## EXERCISE DESCRIPTION
Your answer must be the lines from the one containing "none -> yellow 1x1 brick [95,296,138,339]" through the last line of the records below, copied exactly, with the pictures left out.

## RECORDS SUPPLIED
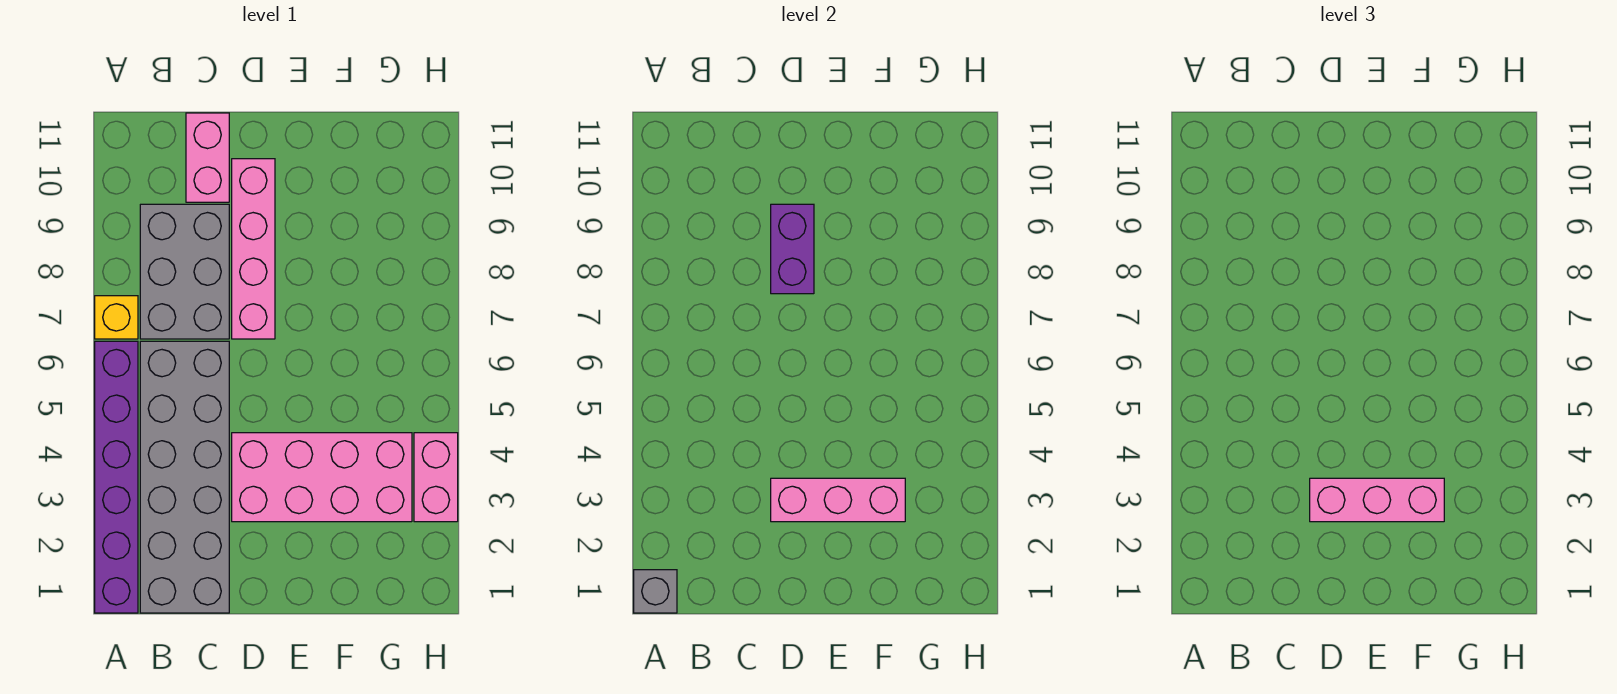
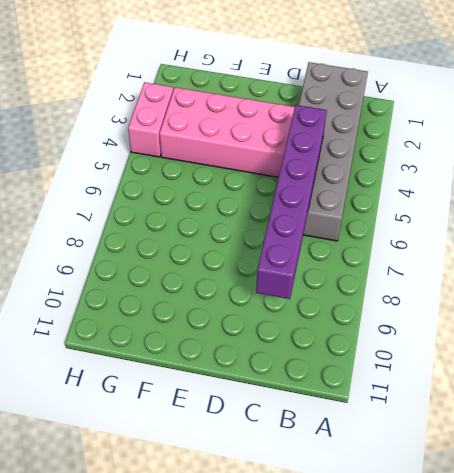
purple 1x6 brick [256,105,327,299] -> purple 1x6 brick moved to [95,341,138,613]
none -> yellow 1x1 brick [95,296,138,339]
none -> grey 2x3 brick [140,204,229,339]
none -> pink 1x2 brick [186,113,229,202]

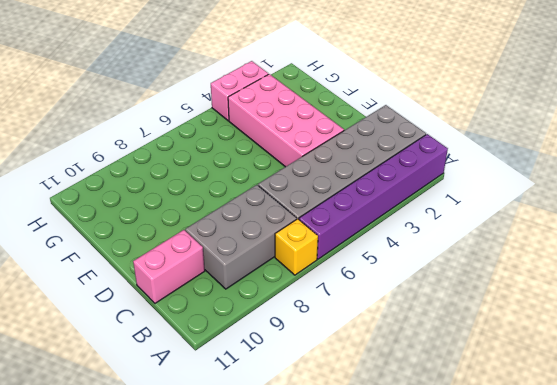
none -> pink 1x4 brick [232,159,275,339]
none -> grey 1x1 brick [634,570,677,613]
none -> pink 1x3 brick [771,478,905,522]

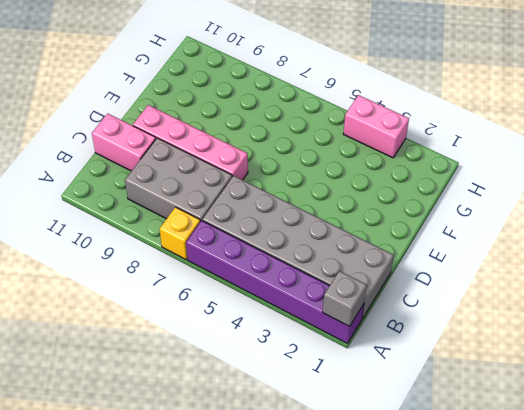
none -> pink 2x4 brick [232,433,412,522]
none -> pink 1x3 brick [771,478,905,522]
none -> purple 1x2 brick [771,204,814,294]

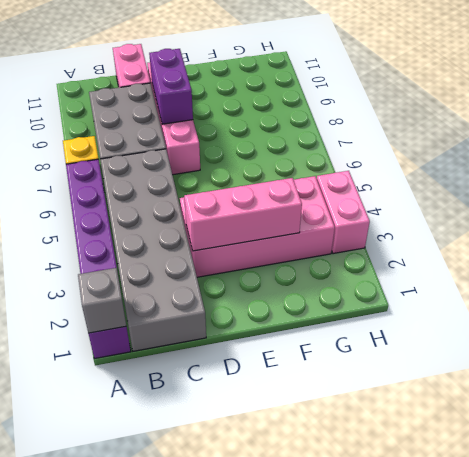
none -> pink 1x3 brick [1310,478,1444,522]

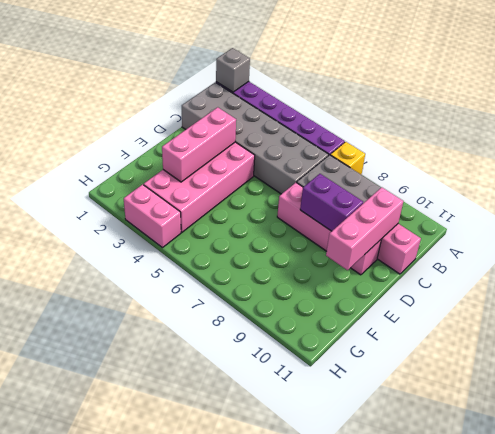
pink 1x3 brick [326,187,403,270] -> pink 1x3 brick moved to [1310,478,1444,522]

## SOLUTION TO THIS EXERCISE
none -> yellow 1x1 brick [95,296,138,339]
none -> grey 2x3 brick [140,204,229,339]
none -> pink 1x2 brick [186,113,229,202]

none -> pink 1x4 brick [232,159,275,339]
none -> grey 1x1 brick [634,570,677,613]
none -> pink 1x3 brick [771,478,905,522]

none -> pink 2x4 brick [232,433,412,522]
none -> pink 1x3 brick [771,478,905,522]
none -> purple 1x2 brick [771,204,814,294]

none -> pink 1x3 brick [1310,478,1444,522]

pink 1x3 brick [326,187,403,270] -> pink 1x3 brick moved to [1310,478,1444,522]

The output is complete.